Assignment =>
Please output the entries that follow exactly, without a single image.

Data entries

-=-=-

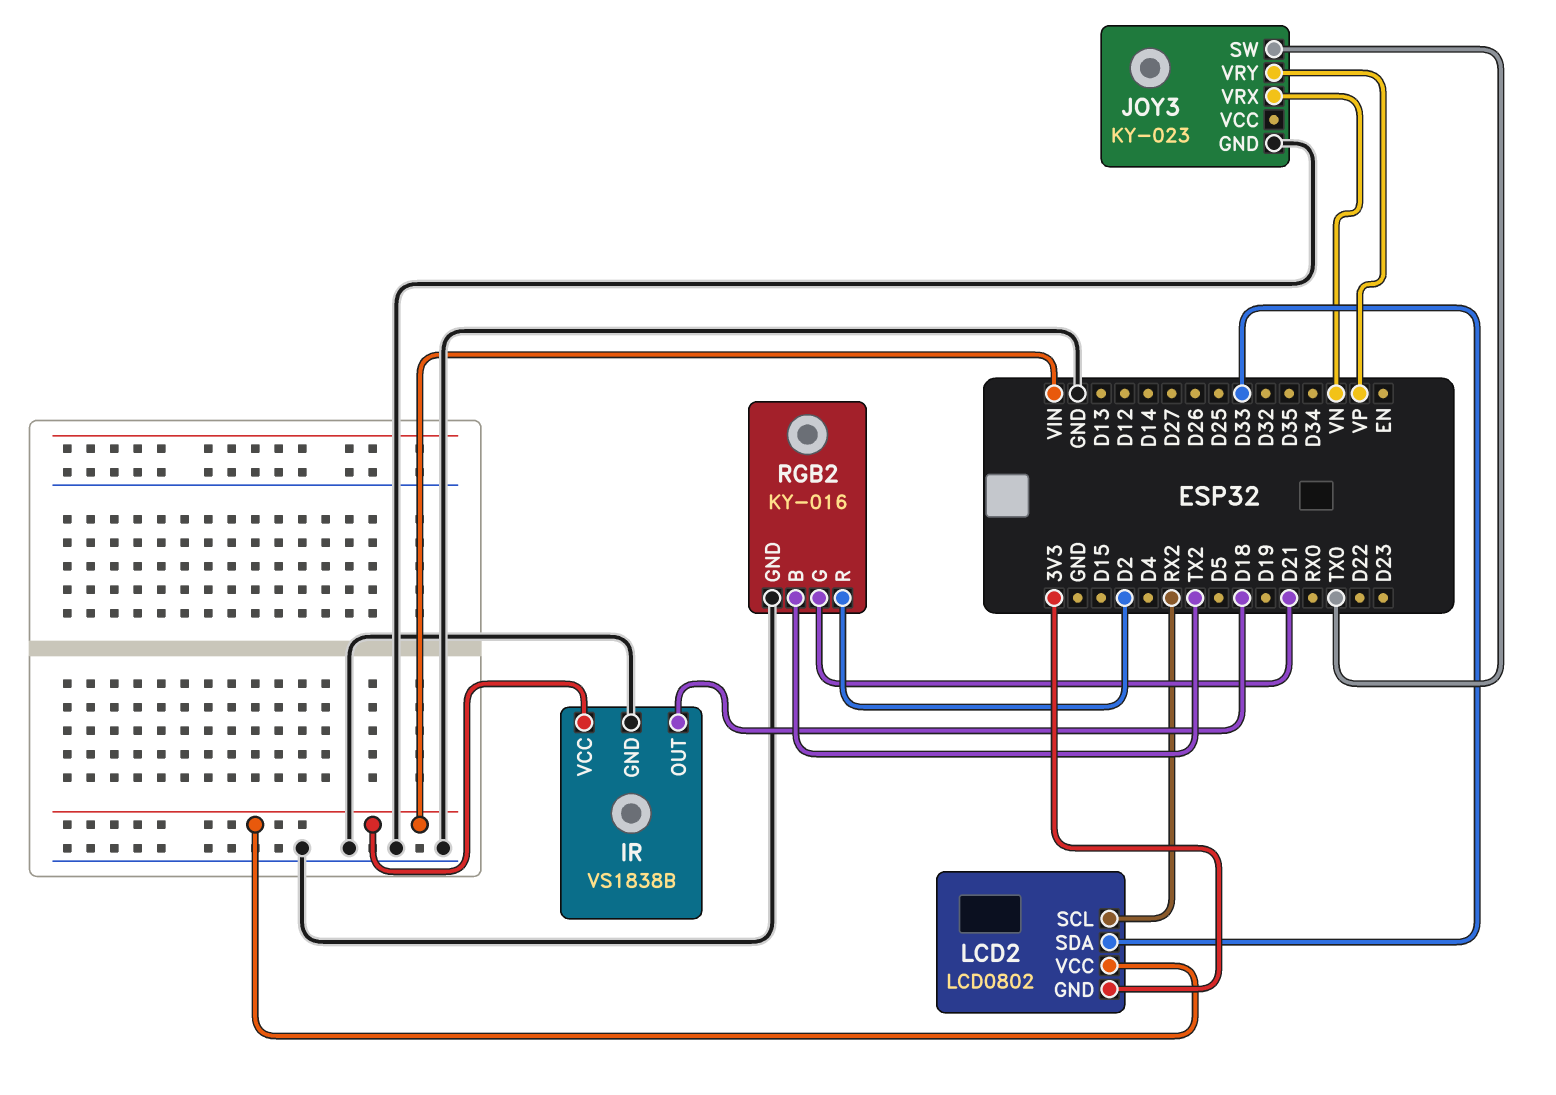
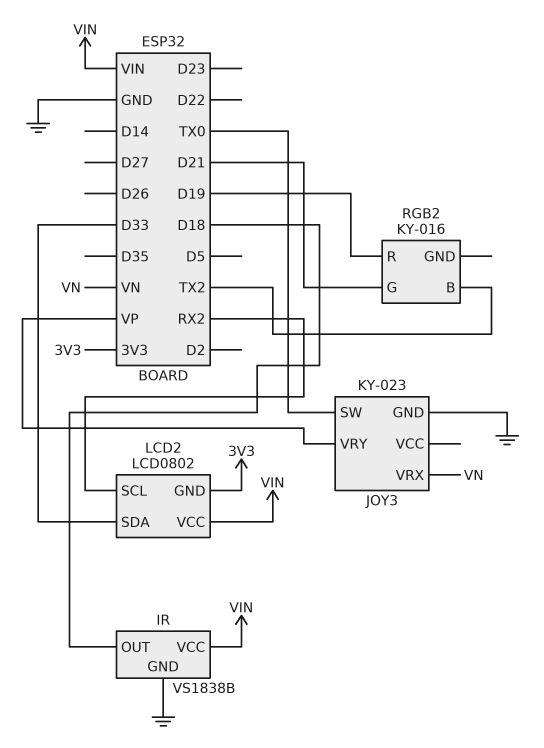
RGB2 pin GND: GND -> none
RGB2 pin R: D2 -> D19

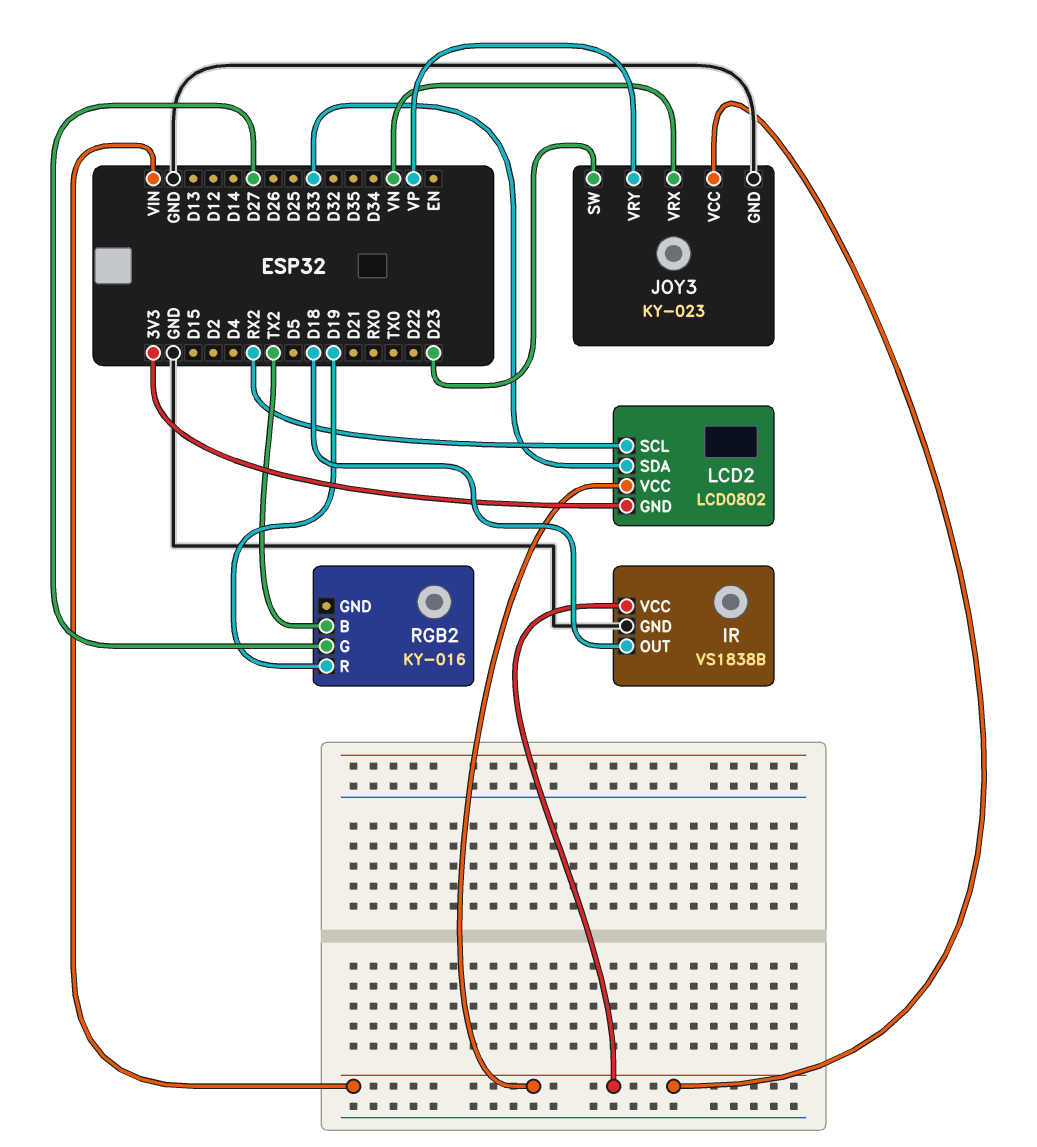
JOY3 pin SW: TX0 -> D23
JOY3 pin VCC: none -> VIN
RGB2 pin G: D21 -> D27

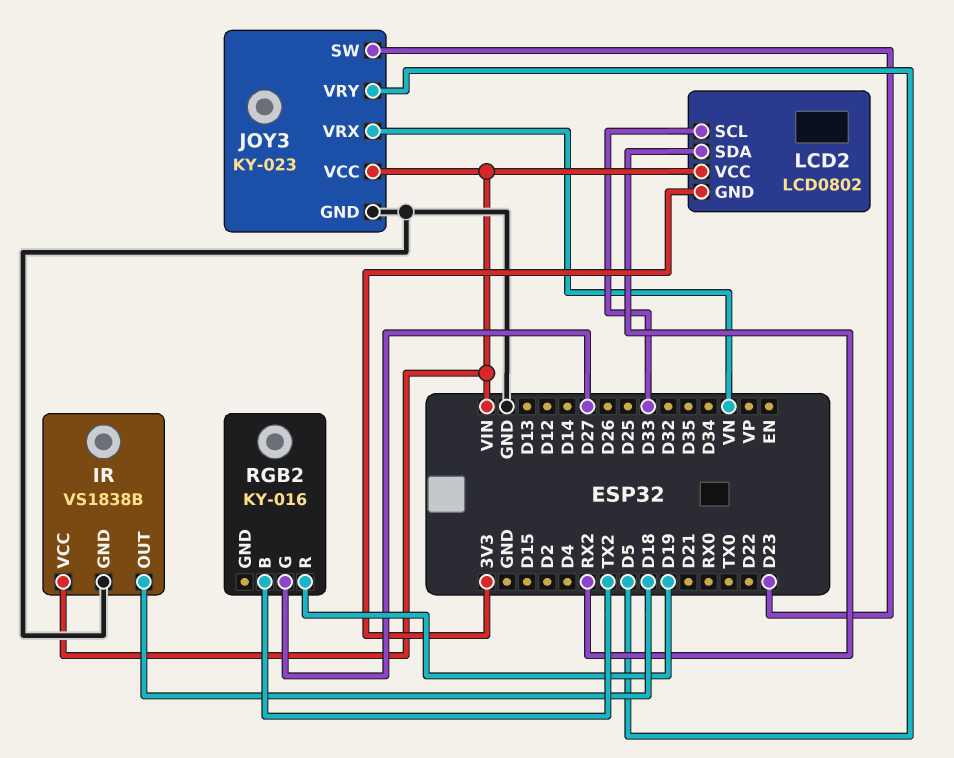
JOY3 pin VRY: VP -> D5
LCD2 pin SCL: RX2 -> D33
LCD2 pin SDA: D33 -> RX2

-=-=-

Answer for the task =>
RGB2 pin GND: GND -> none
RGB2 pin R: D2 -> D19

JOY3 pin SW: TX0 -> D23
JOY3 pin VCC: none -> VIN
RGB2 pin G: D21 -> D27

JOY3 pin VRY: VP -> D5
LCD2 pin SCL: RX2 -> D33
LCD2 pin SDA: D33 -> RX2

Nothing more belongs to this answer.